#### Task to carry out
Starting at the line below holding "repainted: brown hourglass" and stopping at the line holding "camera: 25 degrees left, 5 degrees up", print every line exactly, both ends included, and leave the rest out.

#### Supplied material
◆ ◆ ◆ ◆

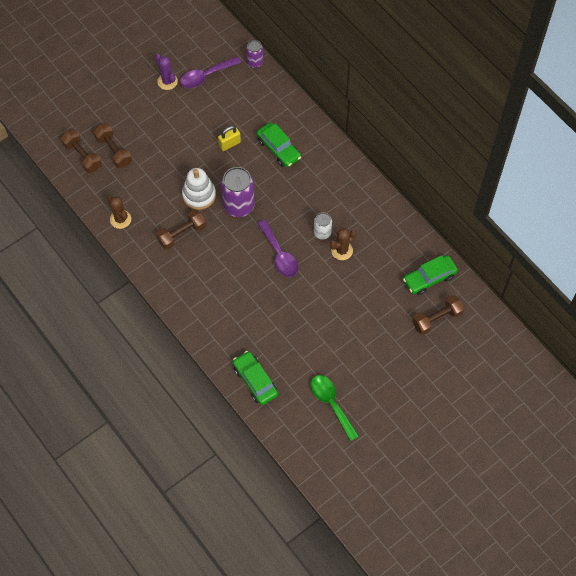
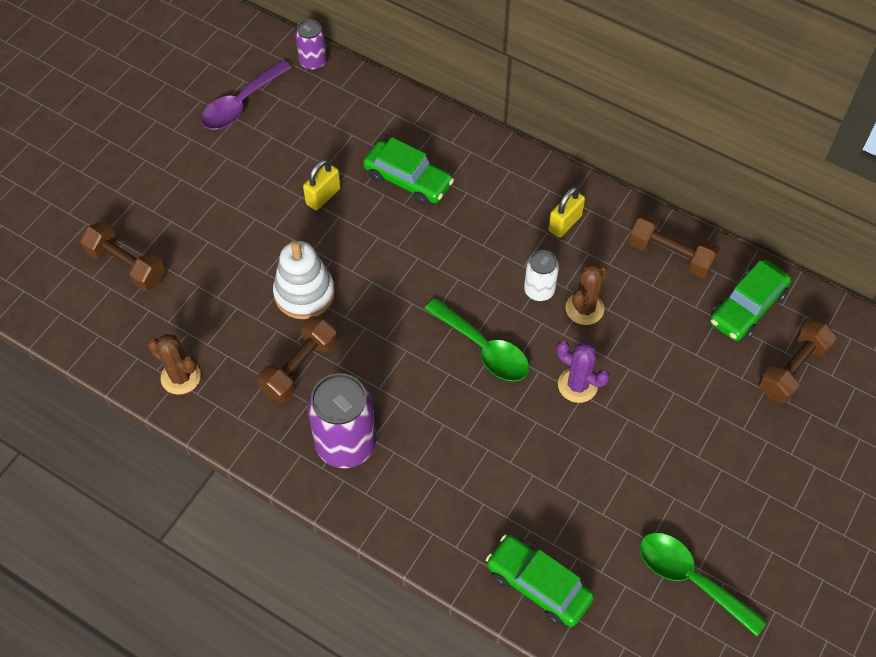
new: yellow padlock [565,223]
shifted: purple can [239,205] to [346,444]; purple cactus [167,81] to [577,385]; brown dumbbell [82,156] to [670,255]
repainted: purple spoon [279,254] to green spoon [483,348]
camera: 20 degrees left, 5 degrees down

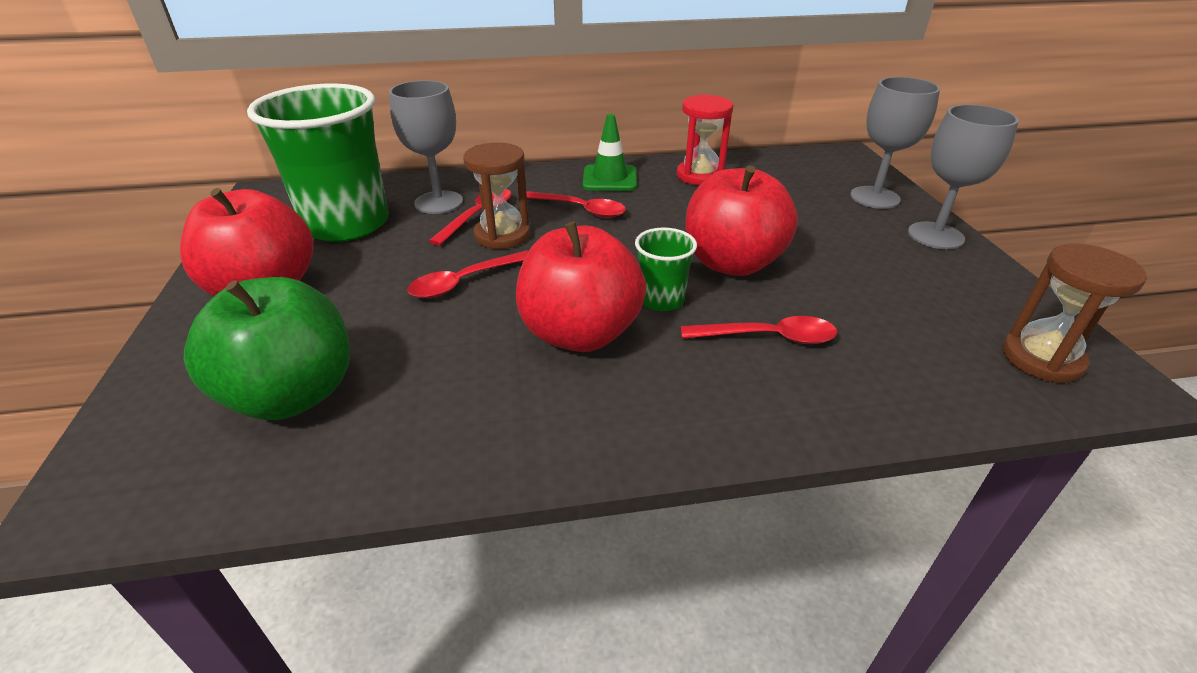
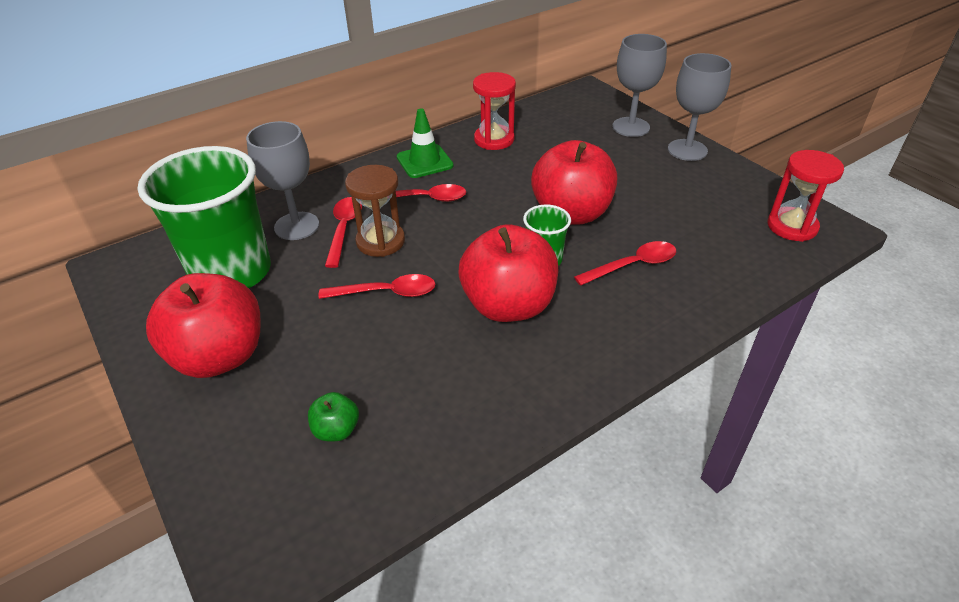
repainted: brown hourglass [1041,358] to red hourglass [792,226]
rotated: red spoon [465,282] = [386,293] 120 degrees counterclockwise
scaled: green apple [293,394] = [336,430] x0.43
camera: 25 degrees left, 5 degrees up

◆ ◆ ◆ ◆

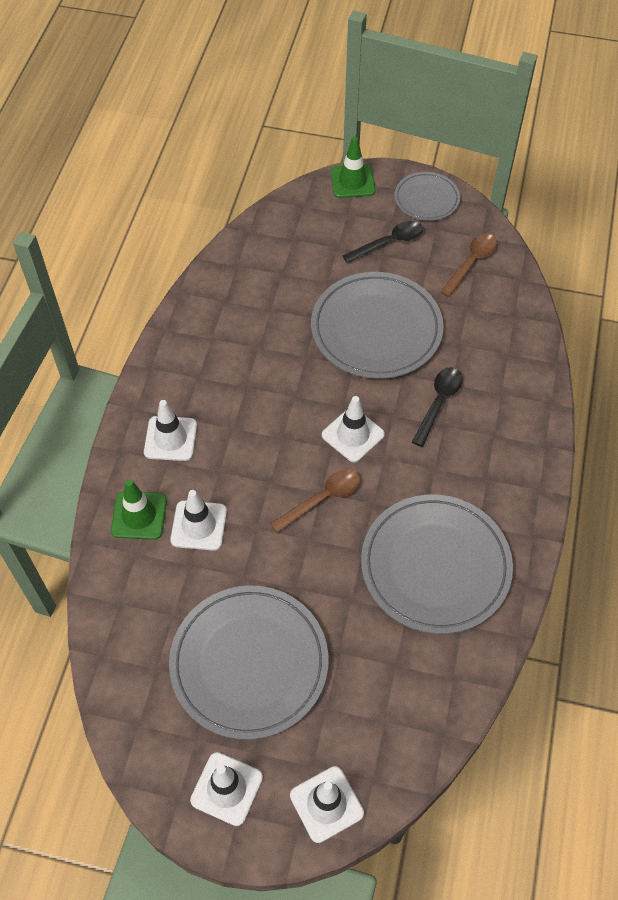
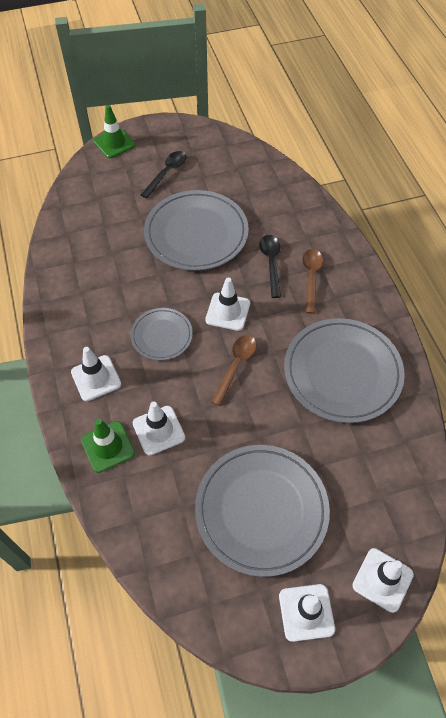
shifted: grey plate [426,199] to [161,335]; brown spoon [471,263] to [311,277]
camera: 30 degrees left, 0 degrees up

◆ ◆ ◆ ◆

#### Response to the exercise
repainted: brown hourglass [1041,358] to red hourglass [792,226]
rotated: red spoon [465,282] = [386,293] 120 degrees counterclockwise
scaled: green apple [293,394] = [336,430] x0.43
camera: 25 degrees left, 5 degrees up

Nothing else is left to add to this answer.